EXERCISE TASK
Copy all of the records below, substituting "center point" for every instance of "midpoint" and leaving everything else unchanged.

DATA RECORDS

»»

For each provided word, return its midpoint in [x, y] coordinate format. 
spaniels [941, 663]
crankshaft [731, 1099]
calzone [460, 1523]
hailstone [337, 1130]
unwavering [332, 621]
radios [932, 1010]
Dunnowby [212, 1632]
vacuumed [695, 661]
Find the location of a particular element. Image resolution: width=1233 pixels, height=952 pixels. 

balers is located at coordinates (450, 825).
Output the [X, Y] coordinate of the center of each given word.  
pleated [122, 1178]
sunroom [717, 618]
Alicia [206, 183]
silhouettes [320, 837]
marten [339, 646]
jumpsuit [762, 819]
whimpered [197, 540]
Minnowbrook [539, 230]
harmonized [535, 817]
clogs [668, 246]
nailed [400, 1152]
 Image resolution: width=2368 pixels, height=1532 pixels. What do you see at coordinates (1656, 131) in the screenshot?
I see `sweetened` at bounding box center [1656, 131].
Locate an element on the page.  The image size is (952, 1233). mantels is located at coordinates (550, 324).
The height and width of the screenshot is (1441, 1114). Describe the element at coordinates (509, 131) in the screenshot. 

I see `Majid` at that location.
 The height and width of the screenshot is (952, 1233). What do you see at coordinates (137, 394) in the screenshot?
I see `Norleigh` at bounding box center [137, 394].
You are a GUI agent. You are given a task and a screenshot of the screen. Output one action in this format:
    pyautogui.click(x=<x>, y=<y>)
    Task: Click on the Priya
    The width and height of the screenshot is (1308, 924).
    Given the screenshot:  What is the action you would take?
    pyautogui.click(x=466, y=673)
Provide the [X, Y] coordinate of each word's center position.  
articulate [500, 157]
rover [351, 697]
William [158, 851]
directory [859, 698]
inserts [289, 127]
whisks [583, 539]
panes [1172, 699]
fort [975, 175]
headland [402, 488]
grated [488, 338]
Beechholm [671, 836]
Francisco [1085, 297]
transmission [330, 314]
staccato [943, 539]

««

COMPLETED TASK
For each provided word, return its center point in [x, y] coordinate format. 
spaniels [941, 663]
crankshaft [731, 1099]
calzone [460, 1523]
hailstone [337, 1130]
unwavering [332, 621]
radios [932, 1010]
Dunnowby [212, 1632]
vacuumed [695, 661]
Find the location of a particular element. Image resolution: width=1233 pixels, height=952 pixels. 

balers is located at coordinates (450, 825).
Output the [X, Y] coordinate of the center of each given word.  
pleated [122, 1178]
sunroom [717, 618]
Alicia [206, 183]
silhouettes [320, 837]
marten [339, 646]
jumpsuit [762, 819]
whimpered [197, 540]
Minnowbrook [539, 230]
harmonized [535, 817]
clogs [668, 246]
nailed [400, 1152]
 Image resolution: width=2368 pixels, height=1532 pixels. What do you see at coordinates (1656, 131) in the screenshot?
I see `sweetened` at bounding box center [1656, 131].
Locate an element on the page.  The image size is (952, 1233). mantels is located at coordinates (550, 324).
The height and width of the screenshot is (1441, 1114). Describe the element at coordinates (509, 131) in the screenshot. 

I see `Majid` at that location.
 The height and width of the screenshot is (952, 1233). What do you see at coordinates (137, 394) in the screenshot?
I see `Norleigh` at bounding box center [137, 394].
You are a GUI agent. You are given a task and a screenshot of the screen. Output one action in this format:
    pyautogui.click(x=<x>, y=<y>)
    Task: Click on the Priya
    The width and height of the screenshot is (1308, 924).
    Given the screenshot:  What is the action you would take?
    pyautogui.click(x=466, y=673)
Provide the [X, Y] coordinate of each word's center position.  
articulate [500, 157]
rover [351, 697]
William [158, 851]
directory [859, 698]
inserts [289, 127]
whisks [583, 539]
panes [1172, 699]
fort [975, 175]
headland [402, 488]
grated [488, 338]
Beechholm [671, 836]
Francisco [1085, 297]
transmission [330, 314]
staccato [943, 539]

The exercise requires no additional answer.